*Exercise directions*
With all images left out, restate the records below exactly as written.

[Items from a dataset]
_ _ _
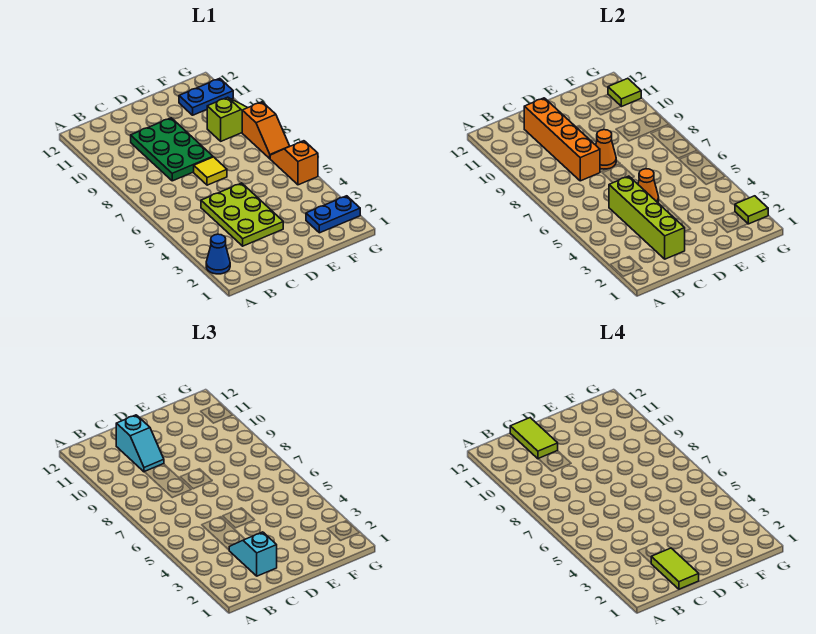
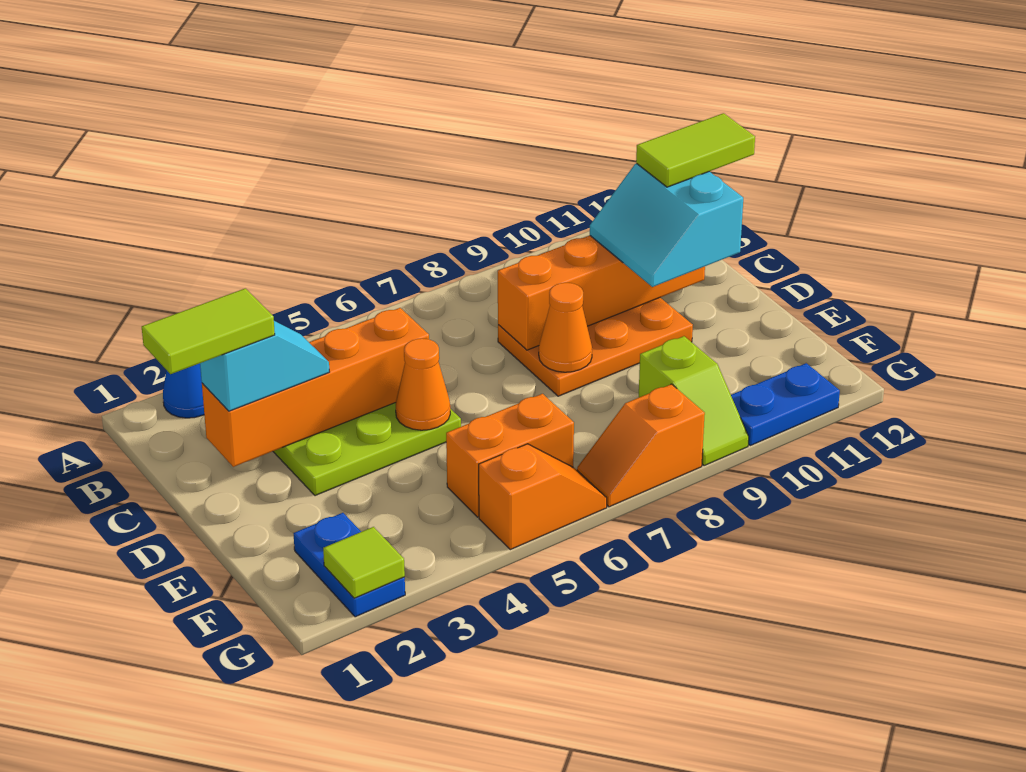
lime brick C2:C5 level 2 -> orange brick C2:C5 level 2
green plate C8:D10 level 1 -> orange plate C8:D10 level 1
cyan slope C10:C11 level 3 top 11 -> cyan slope C10:D11 level 3 top 11
yellow tile D7 level 1 -> none
none -> orange brick F5:F6 level 1
blue plate F11:G11 level 1 -> blue plate G10:G11 level 1
lime tile G11 level 2 -> none

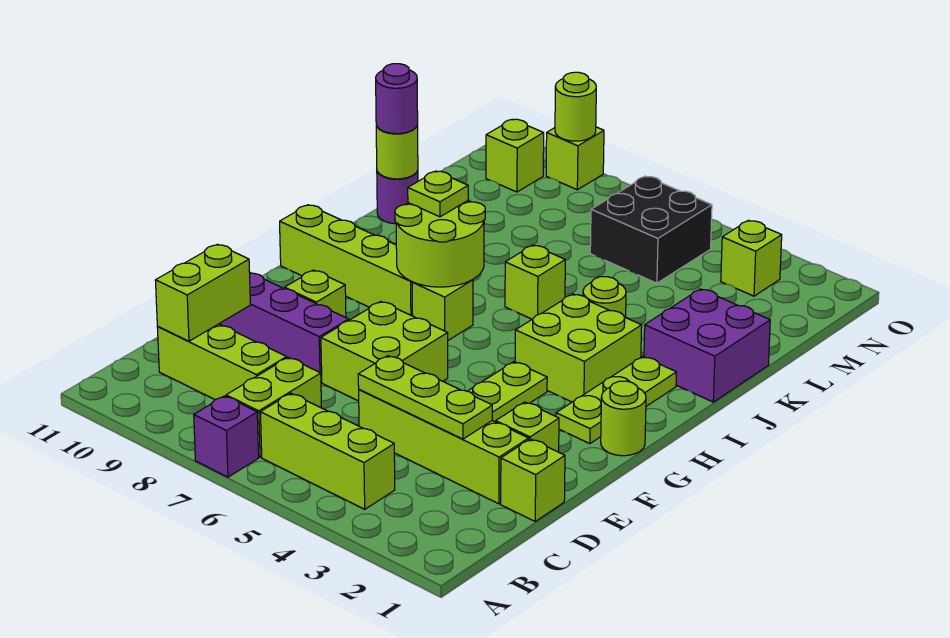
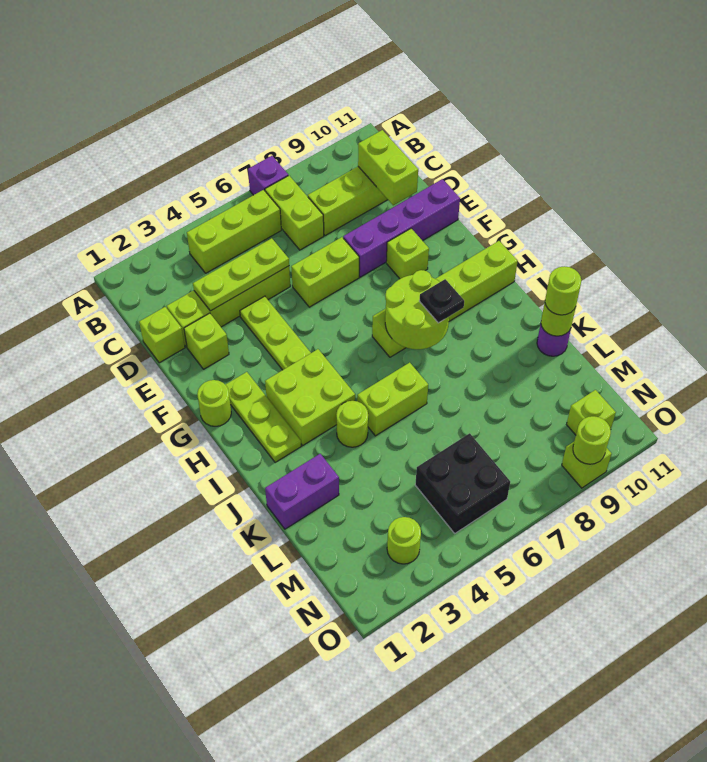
lime brick E6:F7 level 1 -> lime brick E6:E7 level 1
lime plate I8 level 3 -> black plate I8 level 3
purple brick J1:K2 level 1 -> purple brick K1:K2 level 1
lime brick J6 level 1 -> lime brick J5:J6 level 1
purple round brick K11 level 3 -> lime round brick K11 level 3
lime brick N3 level 1 -> lime round brick N3 level 1

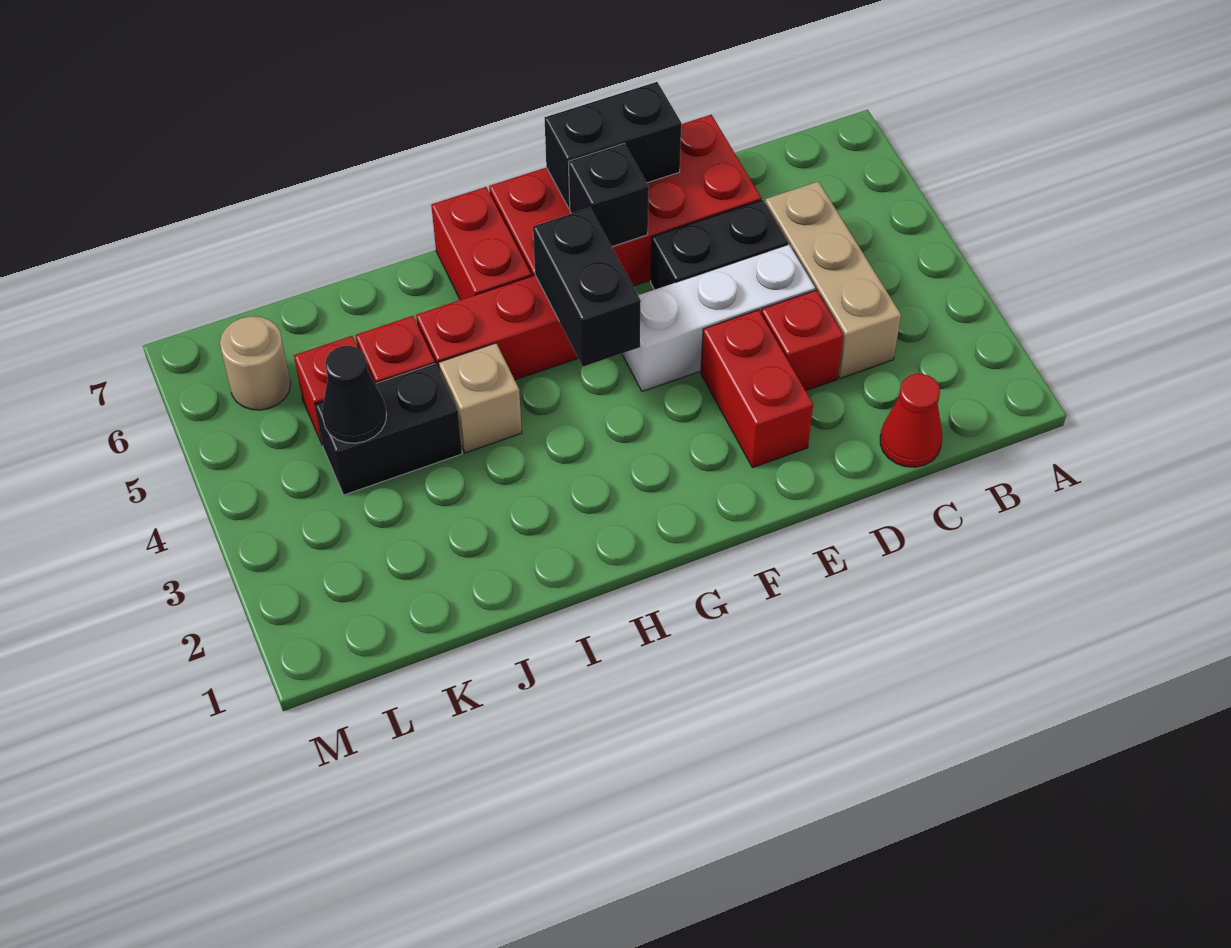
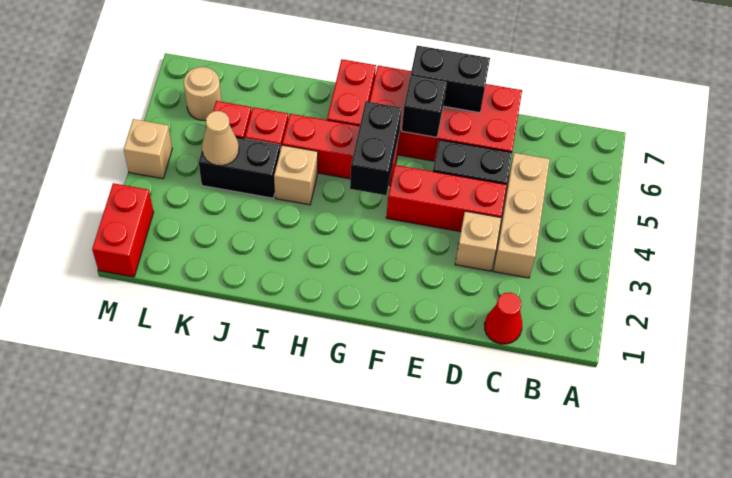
red brick D3 level 1 -> tan brick D3 level 1
white brick D4:F4 level 1 -> red brick D4:F4 level 1
red brick E2:E3 level 1 -> red brick M1:M2 level 1
black cone K4 level 2 -> tan cone K4 level 2
none -> tan brick M4 level 1

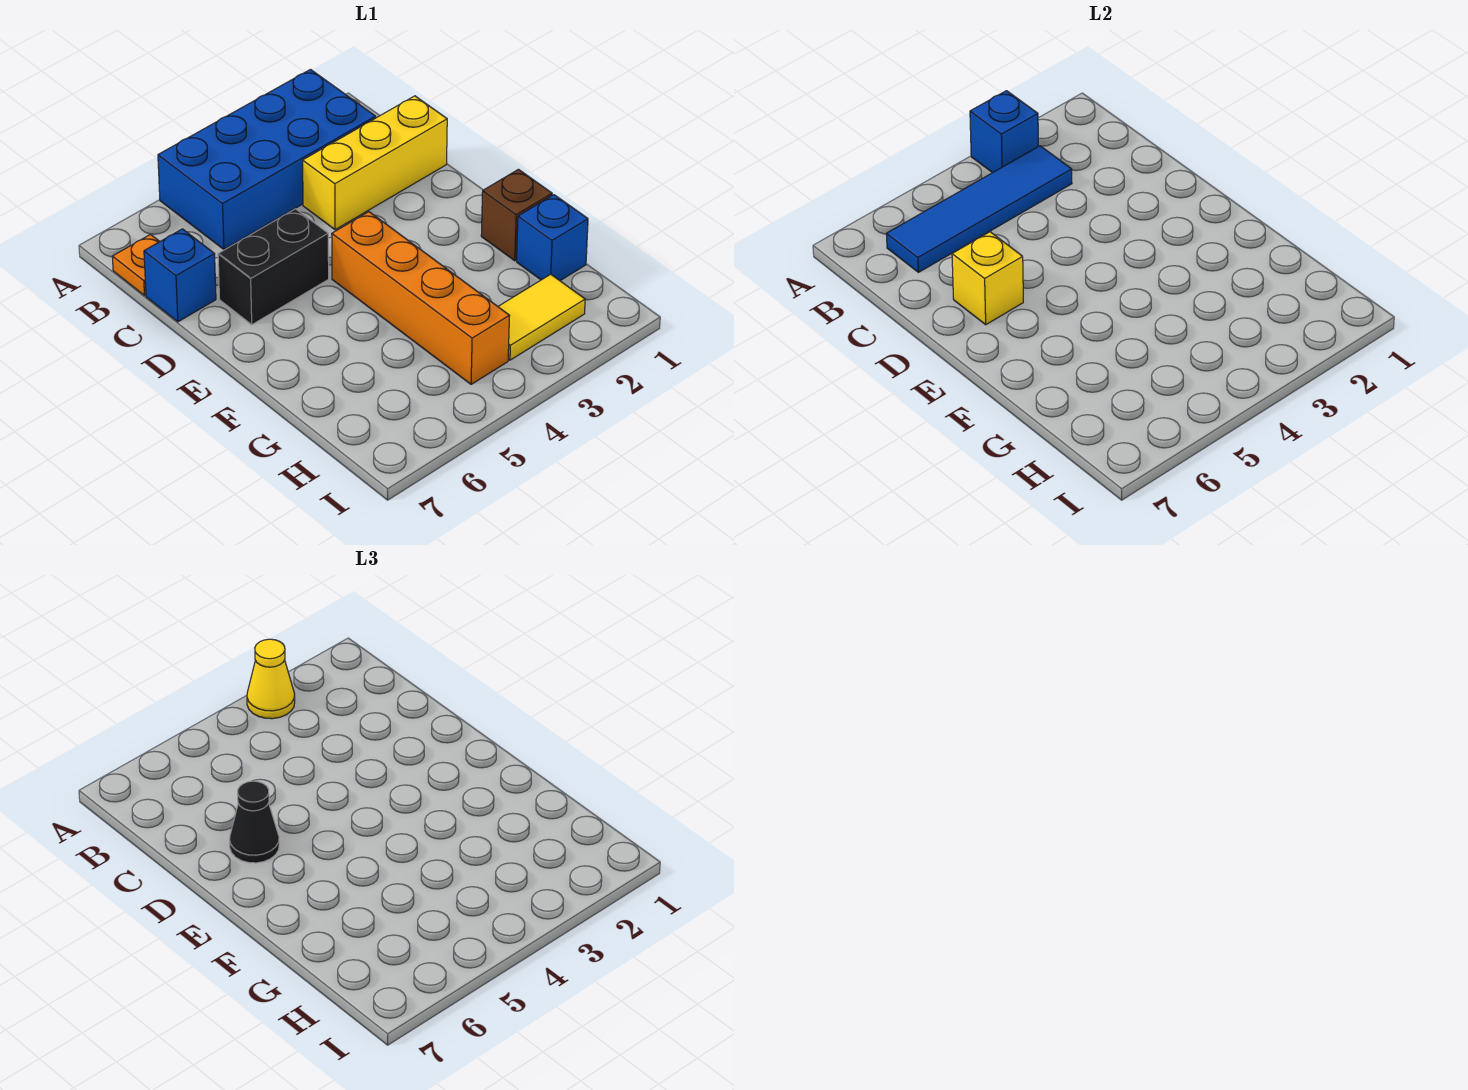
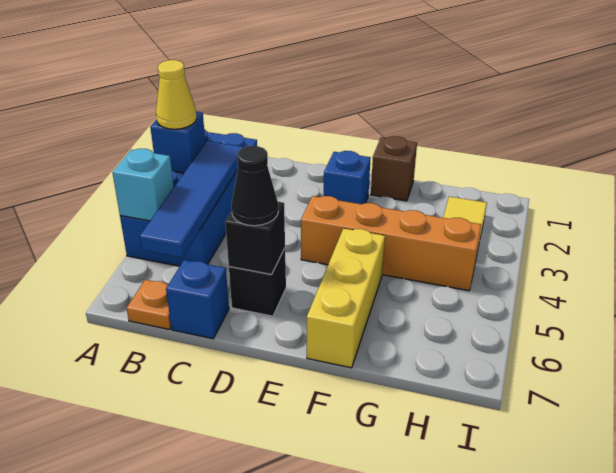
none -> cyan brick A5 level 2
yellow brick C1:C3 level 1 -> yellow brick F5:F7 level 1
black brick D5:D6 level 1 -> black brick D6 level 1
yellow brick D6 level 2 -> black brick D6 level 2
blue brick G1 level 1 -> blue brick E2 level 1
_ _ _
*Answer for this exercise*
lime brick C2:C5 level 2 -> orange brick C2:C5 level 2
green plate C8:D10 level 1 -> orange plate C8:D10 level 1
cyan slope C10:C11 level 3 top 11 -> cyan slope C10:D11 level 3 top 11
yellow tile D7 level 1 -> none
none -> orange brick F5:F6 level 1
blue plate F11:G11 level 1 -> blue plate G10:G11 level 1
lime tile G11 level 2 -> none

lime brick E6:F7 level 1 -> lime brick E6:E7 level 1
lime plate I8 level 3 -> black plate I8 level 3
purple brick J1:K2 level 1 -> purple brick K1:K2 level 1
lime brick J6 level 1 -> lime brick J5:J6 level 1
purple round brick K11 level 3 -> lime round brick K11 level 3
lime brick N3 level 1 -> lime round brick N3 level 1

red brick D3 level 1 -> tan brick D3 level 1
white brick D4:F4 level 1 -> red brick D4:F4 level 1
red brick E2:E3 level 1 -> red brick M1:M2 level 1
black cone K4 level 2 -> tan cone K4 level 2
none -> tan brick M4 level 1

none -> cyan brick A5 level 2
yellow brick C1:C3 level 1 -> yellow brick F5:F7 level 1
black brick D5:D6 level 1 -> black brick D6 level 1
yellow brick D6 level 2 -> black brick D6 level 2
blue brick G1 level 1 -> blue brick E2 level 1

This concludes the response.